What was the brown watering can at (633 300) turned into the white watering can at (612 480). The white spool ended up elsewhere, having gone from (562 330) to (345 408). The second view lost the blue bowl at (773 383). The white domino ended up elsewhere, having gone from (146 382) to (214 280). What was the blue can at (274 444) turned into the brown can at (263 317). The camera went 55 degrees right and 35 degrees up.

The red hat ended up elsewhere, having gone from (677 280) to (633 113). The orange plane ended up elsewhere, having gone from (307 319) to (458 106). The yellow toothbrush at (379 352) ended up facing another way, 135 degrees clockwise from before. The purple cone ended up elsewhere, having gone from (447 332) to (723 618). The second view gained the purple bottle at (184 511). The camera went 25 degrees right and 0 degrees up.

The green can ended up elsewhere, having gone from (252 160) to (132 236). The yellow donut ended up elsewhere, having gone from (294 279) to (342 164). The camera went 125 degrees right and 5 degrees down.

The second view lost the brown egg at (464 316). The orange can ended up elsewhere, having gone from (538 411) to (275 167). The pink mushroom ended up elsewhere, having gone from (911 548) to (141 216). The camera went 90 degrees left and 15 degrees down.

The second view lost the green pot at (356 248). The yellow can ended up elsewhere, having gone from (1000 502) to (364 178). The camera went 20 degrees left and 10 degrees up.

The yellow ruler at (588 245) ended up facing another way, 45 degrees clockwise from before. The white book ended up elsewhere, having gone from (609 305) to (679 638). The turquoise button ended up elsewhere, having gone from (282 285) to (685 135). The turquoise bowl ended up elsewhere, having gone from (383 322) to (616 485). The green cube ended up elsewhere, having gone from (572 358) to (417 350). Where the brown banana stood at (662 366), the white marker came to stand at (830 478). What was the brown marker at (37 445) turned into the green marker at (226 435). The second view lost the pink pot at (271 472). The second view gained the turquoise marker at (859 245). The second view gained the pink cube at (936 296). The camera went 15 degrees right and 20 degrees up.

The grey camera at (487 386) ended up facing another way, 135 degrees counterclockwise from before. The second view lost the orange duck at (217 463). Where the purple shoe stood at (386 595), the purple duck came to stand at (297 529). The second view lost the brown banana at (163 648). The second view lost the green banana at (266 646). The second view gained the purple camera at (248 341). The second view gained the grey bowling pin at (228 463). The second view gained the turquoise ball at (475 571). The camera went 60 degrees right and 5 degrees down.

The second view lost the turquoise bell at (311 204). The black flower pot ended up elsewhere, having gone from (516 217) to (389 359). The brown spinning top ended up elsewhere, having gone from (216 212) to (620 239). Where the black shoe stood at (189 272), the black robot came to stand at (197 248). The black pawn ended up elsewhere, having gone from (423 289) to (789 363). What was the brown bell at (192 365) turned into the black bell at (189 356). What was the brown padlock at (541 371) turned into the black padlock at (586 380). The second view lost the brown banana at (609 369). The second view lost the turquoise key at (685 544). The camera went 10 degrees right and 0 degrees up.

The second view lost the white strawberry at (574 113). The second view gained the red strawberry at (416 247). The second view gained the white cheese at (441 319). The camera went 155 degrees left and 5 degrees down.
########################################
• Exercise goal:
Reproduce the data above exactly, leaving nothing out.

• Response to the exercise:
What was the brown watering can at (633 300) turned into the white watering can at (612 480). The white spool ended up elsewhere, having gone from (562 330) to (345 408). The second view lost the blue bowl at (773 383). The white domino ended up elsewhere, having gone from (146 382) to (214 280). What was the blue can at (274 444) turned into the brown can at (263 317). The camera went 55 degrees right and 35 degrees up.

The red hat ended up elsewhere, having gone from (677 280) to (633 113). The orange plane ended up elsewhere, having gone from (307 319) to (458 106). The yellow toothbrush at (379 352) ended up facing another way, 135 degrees clockwise from before. The purple cone ended up elsewhere, having gone from (447 332) to (723 618). The second view gained the purple bottle at (184 511). The camera went 25 degrees right and 0 degrees up.

The green can ended up elsewhere, having gone from (252 160) to (132 236). The yellow donut ended up elsewhere, having gone from (294 279) to (342 164). The camera went 125 degrees right and 5 degrees down.

The second view lost the brown egg at (464 316). The orange can ended up elsewhere, having gone from (538 411) to (275 167). The pink mushroom ended up elsewhere, having gone from (911 548) to (141 216). The camera went 90 degrees left and 15 degrees down.

The second view lost the green pot at (356 248). The yellow can ended up elsewhere, having gone from (1000 502) to (364 178). The camera went 20 degrees left and 10 degrees up.

The yellow ruler at (588 245) ended up facing another way, 45 degrees clockwise from before. The white book ended up elsewhere, having gone from (609 305) to (679 638). The turquoise button ended up elsewhere, having gone from (282 285) to (685 135). The turquoise bowl ended up elsewhere, having gone from (383 322) to (616 485). The green cube ended up elsewhere, having gone from (572 358) to (417 350). Where the brown banana stood at (662 366), the white marker came to stand at (830 478). What was the brown marker at (37 445) turned into the green marker at (226 435). The second view lost the pink pot at (271 472). The second view gained the turquoise marker at (859 245). The second view gained the pink cube at (936 296). The camera went 15 degrees right and 20 degrees up.

The grey camera at (487 386) ended up facing another way, 135 degrees counterclockwise from before. The second view lost the orange duck at (217 463). Where the purple shoe stood at (386 595), the purple duck came to stand at (297 529). The second view lost the brown banana at (163 648). The second view lost the green banana at (266 646). The second view gained the purple camera at (248 341). The second view gained the grey bowling pin at (228 463). The second view gained the turquoise ball at (475 571). The camera went 60 degrees right and 5 degrees down.

The second view lost the turquoise bell at (311 204). The black flower pot ended up elsewhere, having gone from (516 217) to (389 359). The brown spinning top ended up elsewhere, having gone from (216 212) to (620 239). Where the black shoe stood at (189 272), the black robot came to stand at (197 248). The black pawn ended up elsewhere, having gone from (423 289) to (789 363). What was the brown bell at (192 365) turned into the black bell at (189 356). What was the brown padlock at (541 371) turned into the black padlock at (586 380). The second view lost the brown banana at (609 369). The second view lost the turquoise key at (685 544). The camera went 10 degrees right and 0 degrees up.

The second view lost the white strawberry at (574 113). The second view gained the red strawberry at (416 247). The second view gained the white cheese at (441 319). The camera went 155 degrees left and 5 degrees down.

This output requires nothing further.